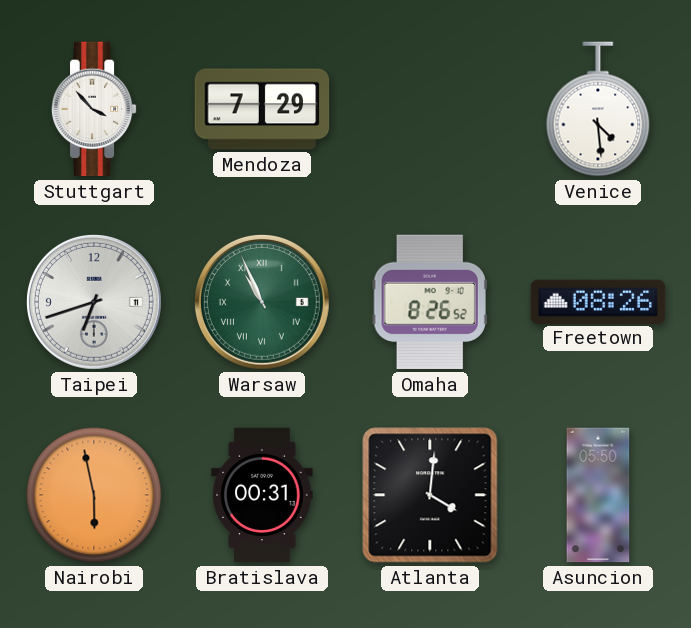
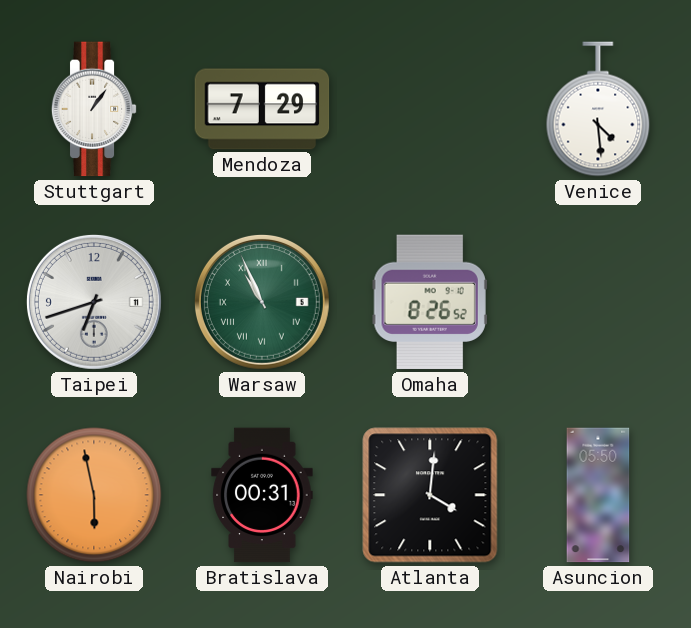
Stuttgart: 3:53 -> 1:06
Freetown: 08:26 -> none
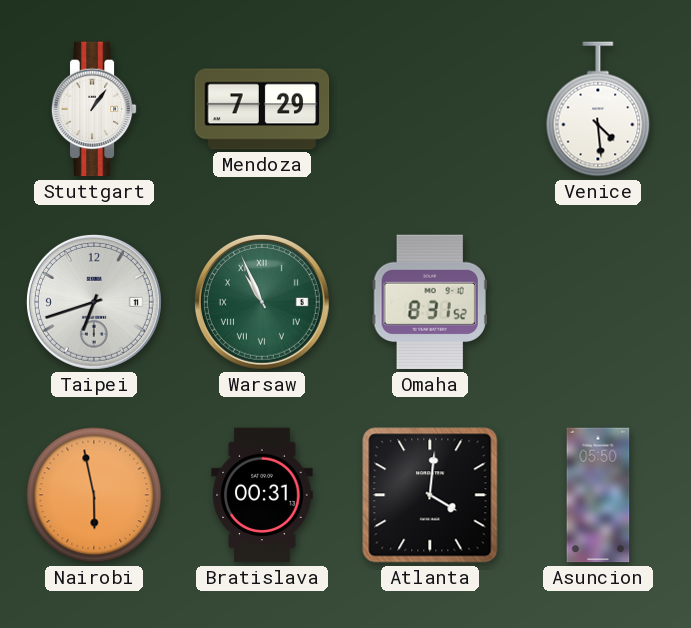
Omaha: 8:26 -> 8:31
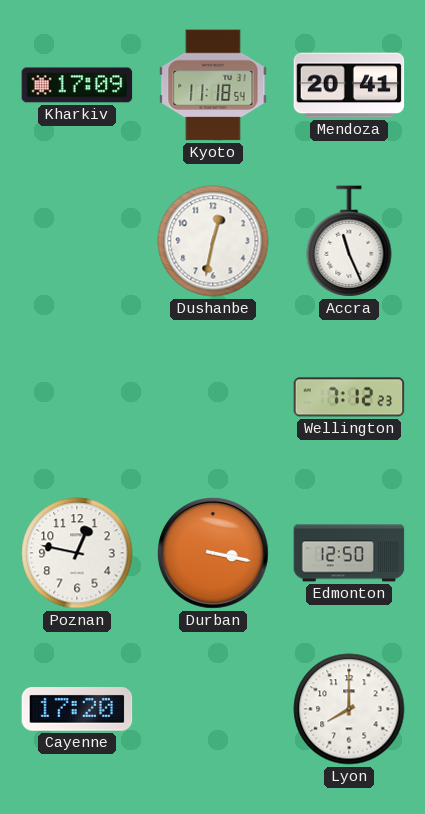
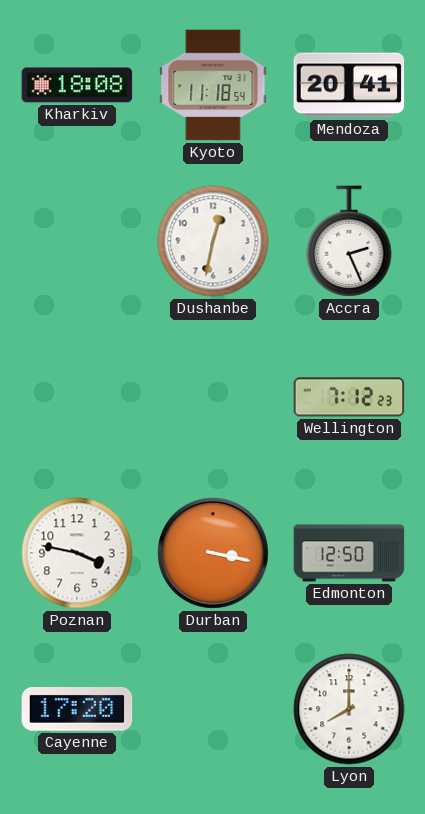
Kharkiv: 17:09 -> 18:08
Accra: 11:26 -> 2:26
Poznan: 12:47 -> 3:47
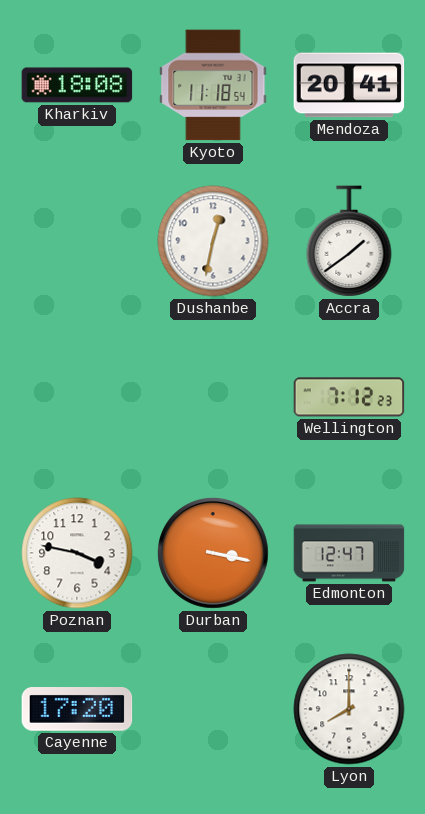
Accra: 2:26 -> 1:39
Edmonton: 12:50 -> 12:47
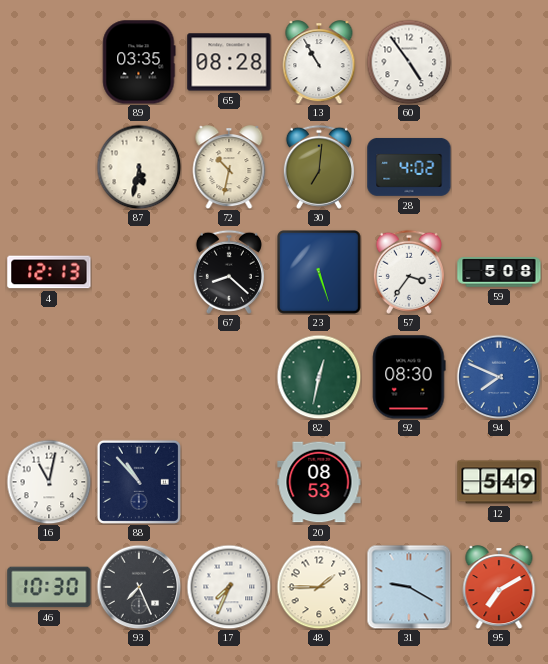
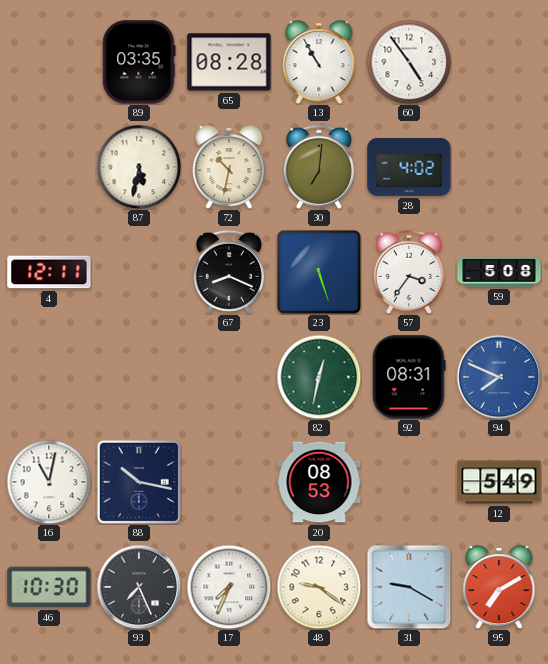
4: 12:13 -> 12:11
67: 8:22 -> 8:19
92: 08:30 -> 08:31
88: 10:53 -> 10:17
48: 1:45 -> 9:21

########

WORK REQUIRED -
Repeat all of the lines above word for word, leaving out the pictures.

WRITTEN SOLUTION -
Stuttgart: 3:53 -> 1:06
Freetown: 08:26 -> none
Omaha: 8:26 -> 8:31
Kharkiv: 17:09 -> 18:08
Accra: 11:26 -> 2:26
Poznan: 12:47 -> 3:47
Accra: 2:26 -> 1:39
Edmonton: 12:50 -> 12:47
4: 12:13 -> 12:11
67: 8:22 -> 8:19
92: 08:30 -> 08:31
88: 10:53 -> 10:17
48: 1:45 -> 9:21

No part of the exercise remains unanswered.